TASK BRIEF:
Show every line of the records below that contains the word "yellow".
╭─ DATASET EXCERPTS
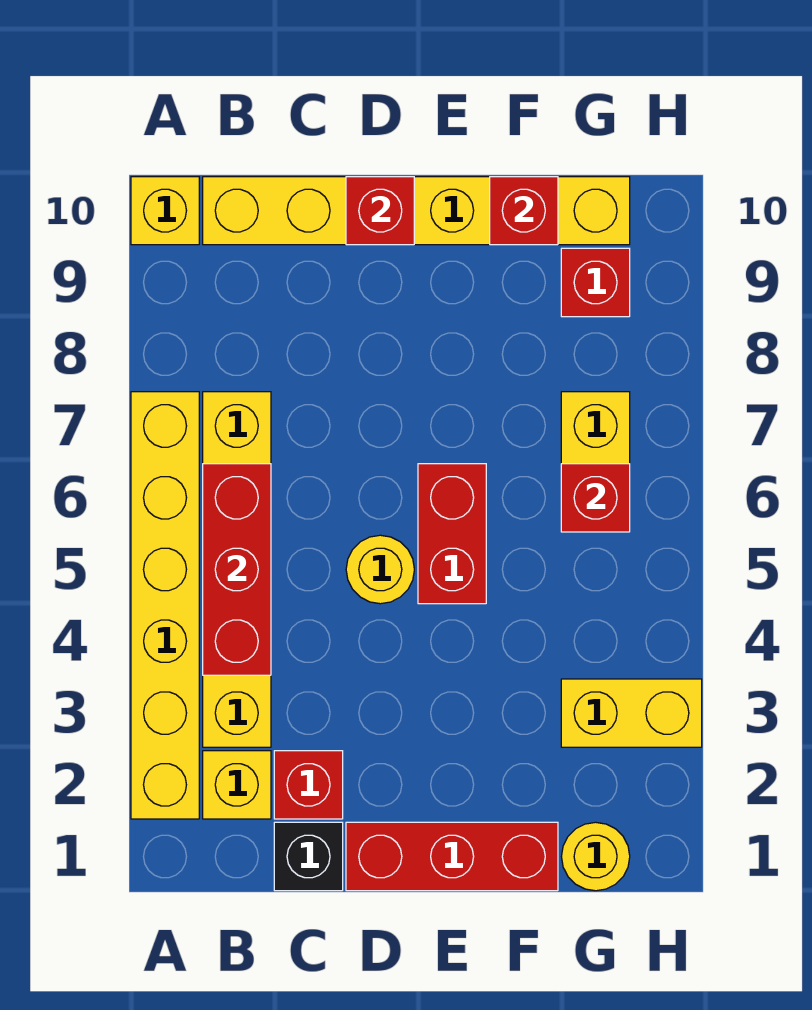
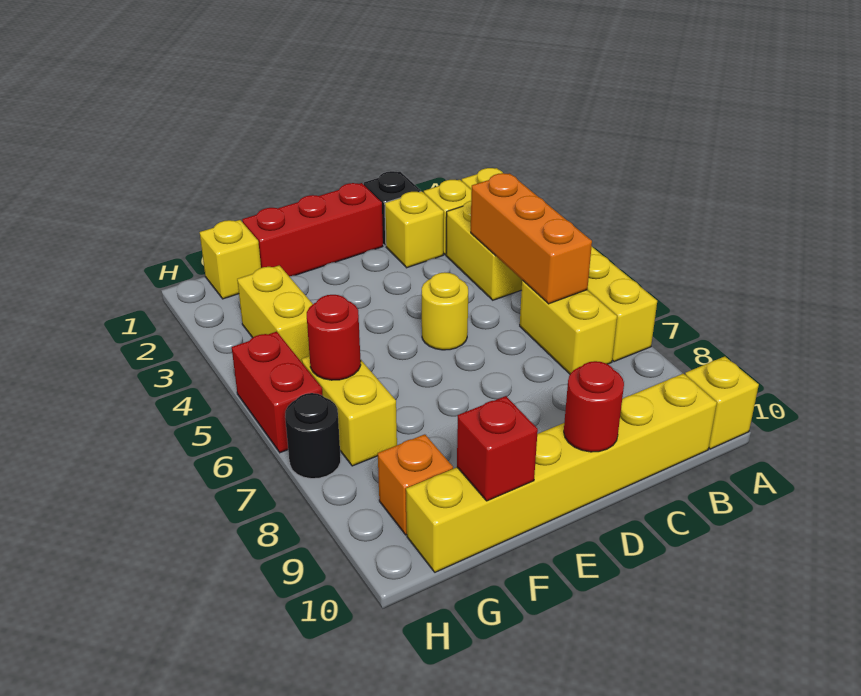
red 1x3 brick [203,464,271,675] -> orange 1x3 brick [471,173,592,304]
red 1x1 brick [274,751,343,819] -> yellow 1x1 brick [385,191,444,268]
red 1x1 brick [346,177,414,245] -> red 1x1 round brick [564,361,624,452]
red 1x2 brick [418,464,486,604] -> red 1x2 brick moved to [232,332,323,453]
yellow 1x1 round brick [562,822,630,891] -> yellow 1x1 brick [200,220,261,299]
yellow 1x2 brick [561,679,702,747] -> yellow 1x2 brick turned to [237,265,313,362]
red 1x1 brick [561,464,630,532] -> red 1x1 round brick [307,295,361,380]
red 1x1 brick [561,248,630,317] -> orange 1x1 brick [378,434,453,535]
none -> black 1x1 round brick [285,393,341,479]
╰─
EXERCISE OUTPUT:
red 1x1 brick [274,751,343,819] -> yellow 1x1 brick [385,191,444,268]
yellow 1x1 round brick [562,822,630,891] -> yellow 1x1 brick [200,220,261,299]
yellow 1x2 brick [561,679,702,747] -> yellow 1x2 brick turned to [237,265,313,362]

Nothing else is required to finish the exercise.